From the line with "(347, 341) = (287, 382): none -> blue pot" to the line with "(169, 207) = (365, 395): pink", retype each line exactly as it stands in the records below, but skip the pictures.

(Saved data entries)
_ _ _

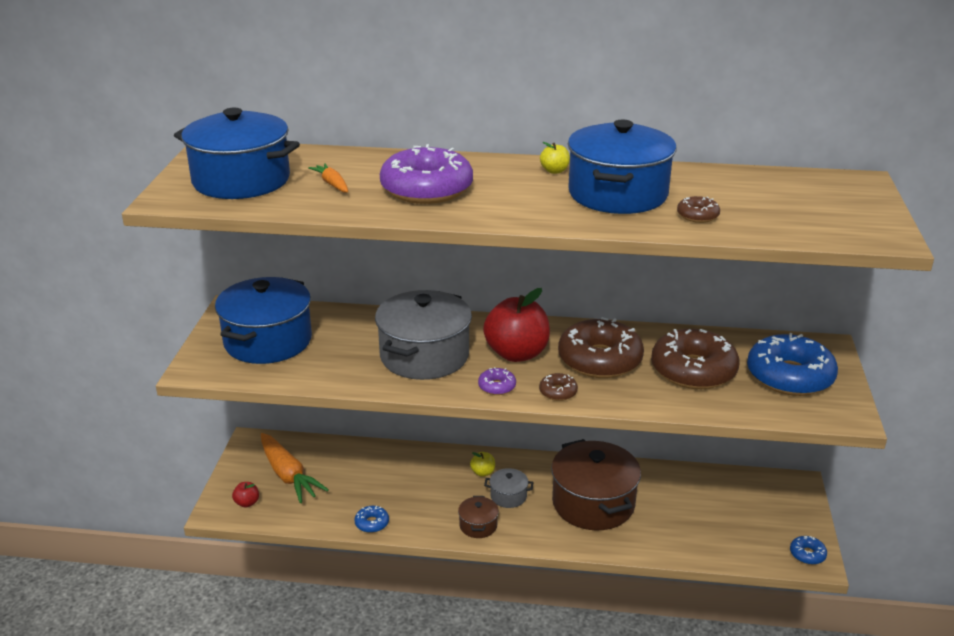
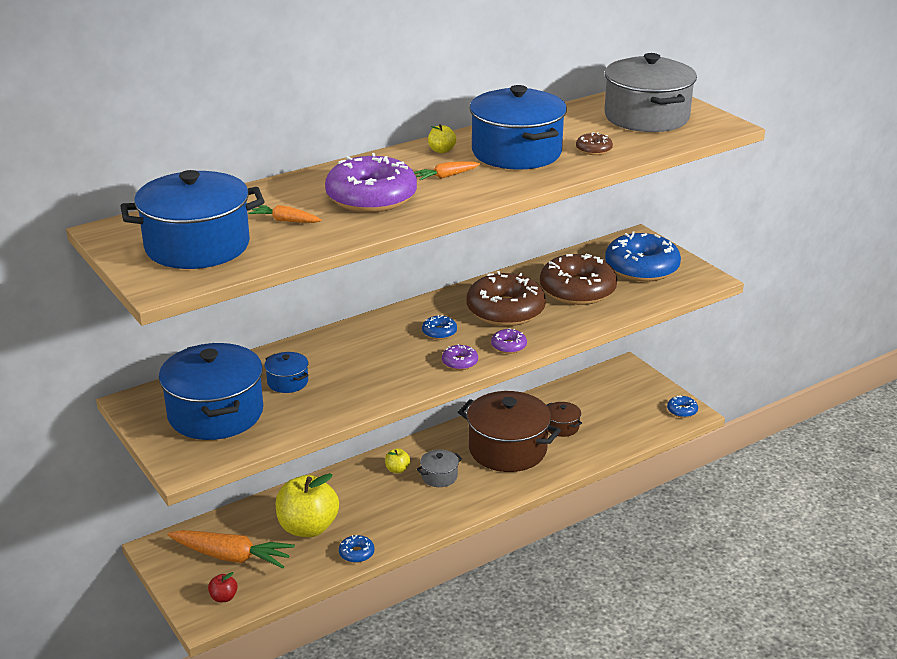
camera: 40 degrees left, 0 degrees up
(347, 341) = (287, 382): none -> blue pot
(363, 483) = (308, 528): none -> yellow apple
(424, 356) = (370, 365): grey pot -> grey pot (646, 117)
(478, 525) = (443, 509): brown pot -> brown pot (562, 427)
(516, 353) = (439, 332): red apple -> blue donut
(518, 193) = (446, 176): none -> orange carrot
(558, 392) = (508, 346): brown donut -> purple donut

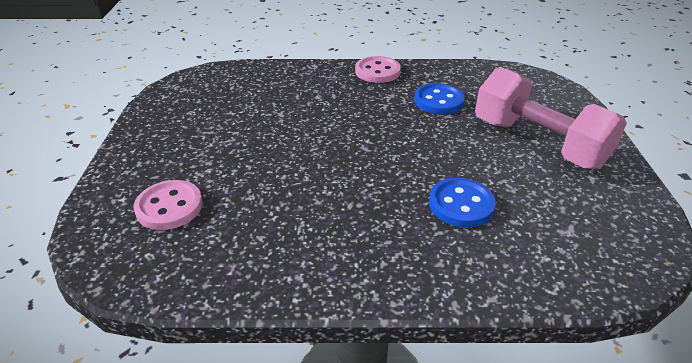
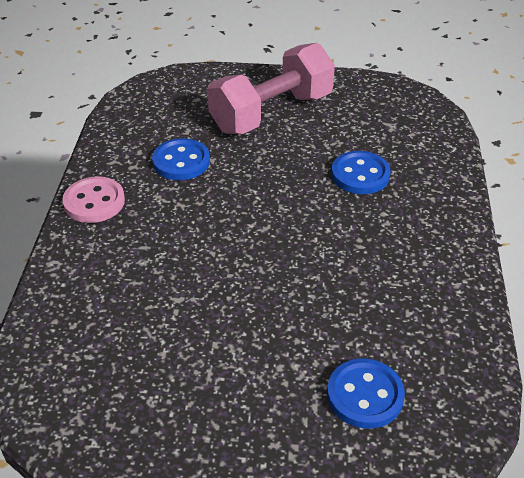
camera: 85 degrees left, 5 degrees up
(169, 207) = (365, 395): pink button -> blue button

_ _ _

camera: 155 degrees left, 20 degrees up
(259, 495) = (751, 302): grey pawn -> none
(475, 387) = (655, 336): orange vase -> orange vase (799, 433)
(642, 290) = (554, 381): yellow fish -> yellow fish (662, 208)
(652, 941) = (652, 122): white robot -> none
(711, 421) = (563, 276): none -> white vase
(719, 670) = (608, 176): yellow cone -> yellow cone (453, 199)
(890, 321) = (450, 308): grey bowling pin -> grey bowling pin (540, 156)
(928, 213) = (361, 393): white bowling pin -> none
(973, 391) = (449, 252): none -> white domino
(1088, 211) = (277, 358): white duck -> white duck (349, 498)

_ _ _

**The answer**
(347, 341) = (287, 382): none -> blue pot
(363, 483) = (308, 528): none -> yellow apple
(424, 356) = (370, 365): grey pot -> grey pot (646, 117)
(478, 525) = (443, 509): brown pot -> brown pot (562, 427)
(516, 353) = (439, 332): red apple -> blue donut
(518, 193) = (446, 176): none -> orange carrot
(558, 392) = (508, 346): brown donut -> purple donut

camera: 85 degrees left, 5 degrees up
(169, 207) = (365, 395): pink button -> blue button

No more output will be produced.